■ Records for processing:
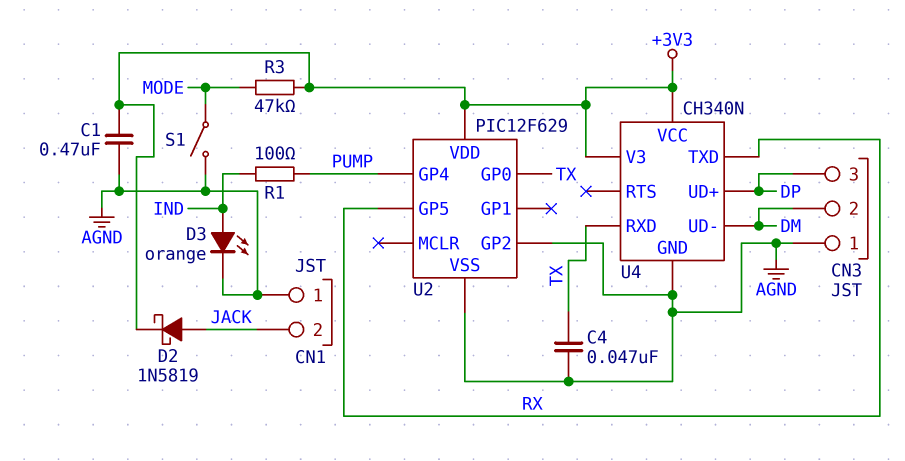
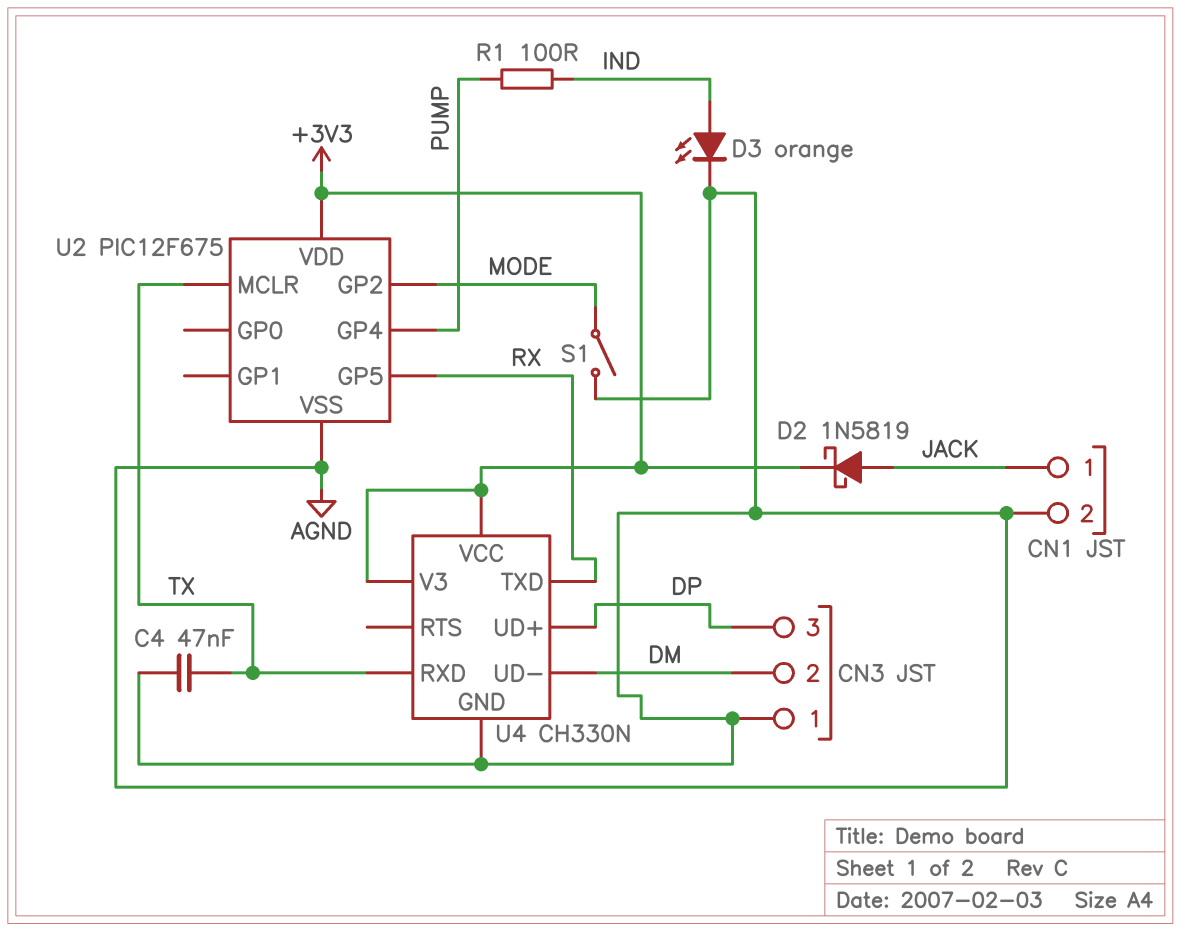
C1: 470nF (+3V3, AGND) -> none
CN1 pin 1: AGND -> JACK
CN1 pin 2: JACK -> AGND
R3: 47k (+3V3, MODE) -> none
U2: PIC12F629 -> PIC12F675
U2 pin GP0: TX -> none
U2 pin GP2: AGND -> MODE
U2 pin MCLR: none -> TX
U4: CH340N -> CH330N

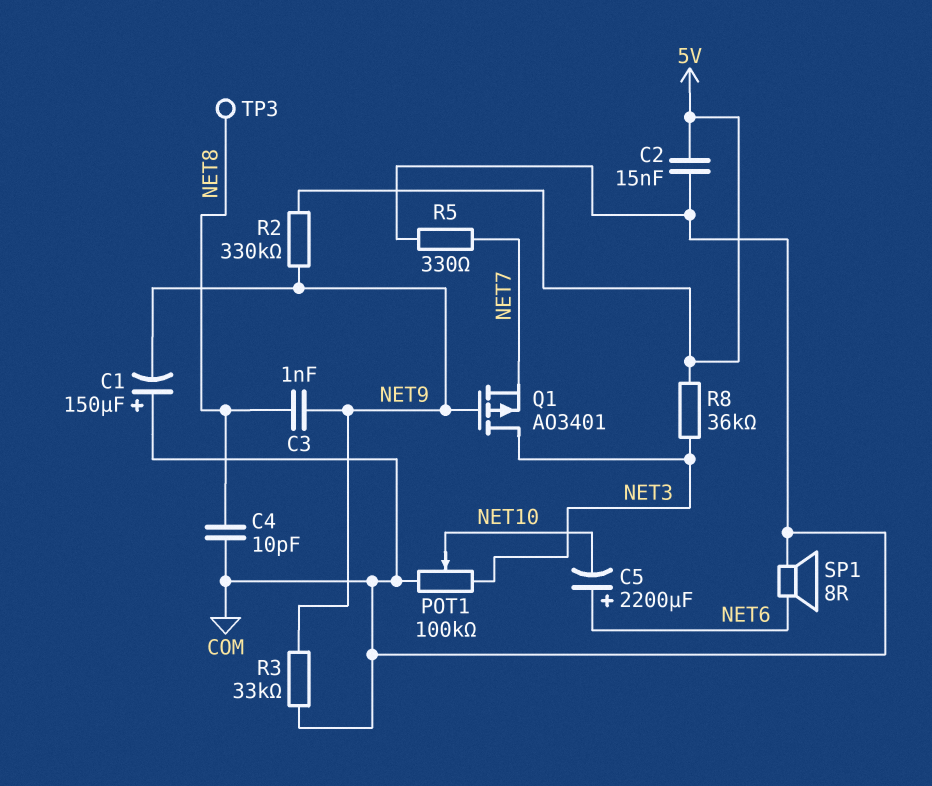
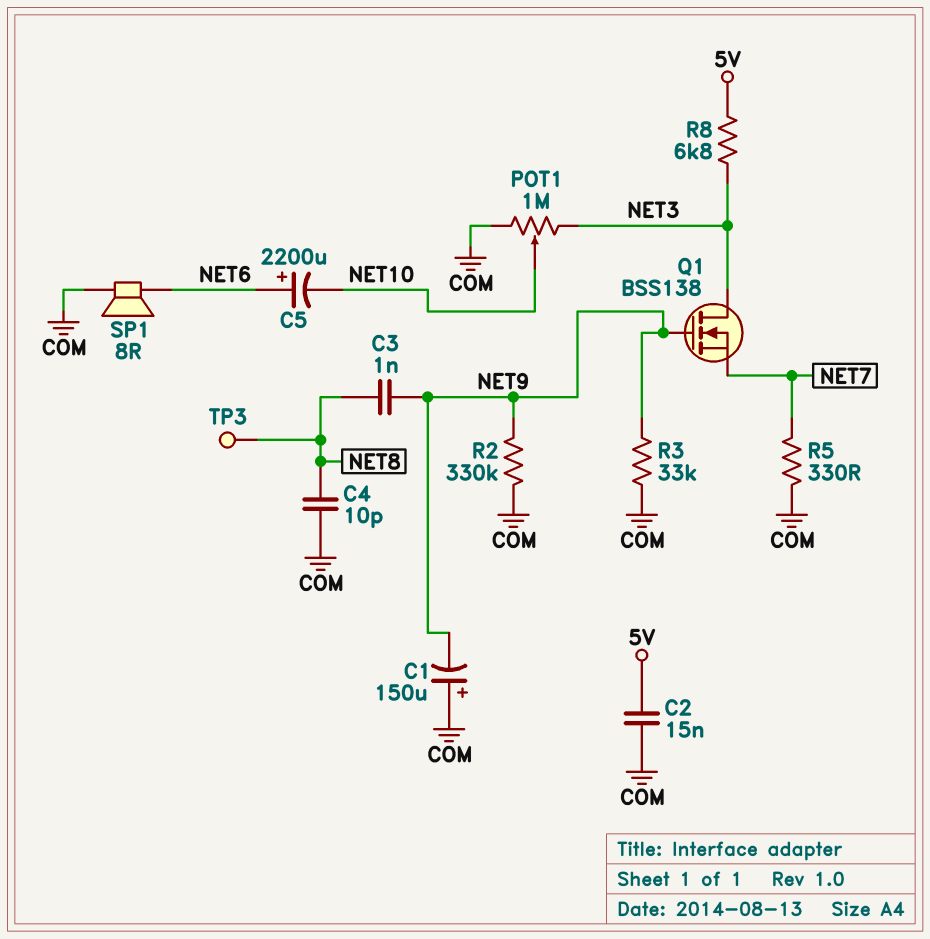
POT1: 100k (COM, NET3, wiper NET10) -> 1M (COM, NET3, wiper NET10)
Q1: PMOS AO3401 (G NET9, D NET3, S NET7) -> NMOS BSS138 (G NET9, D NET3, S NET7)
R2: 330k (5V, NET9) -> 330k (COM, NET9)
R8: 36k (5V, NET3) -> 6.8k (5V, NET3)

■ Description of the task:
Lines in the data above may contain the word "none"; count them and give only the number.

■ Solution for this problem:
4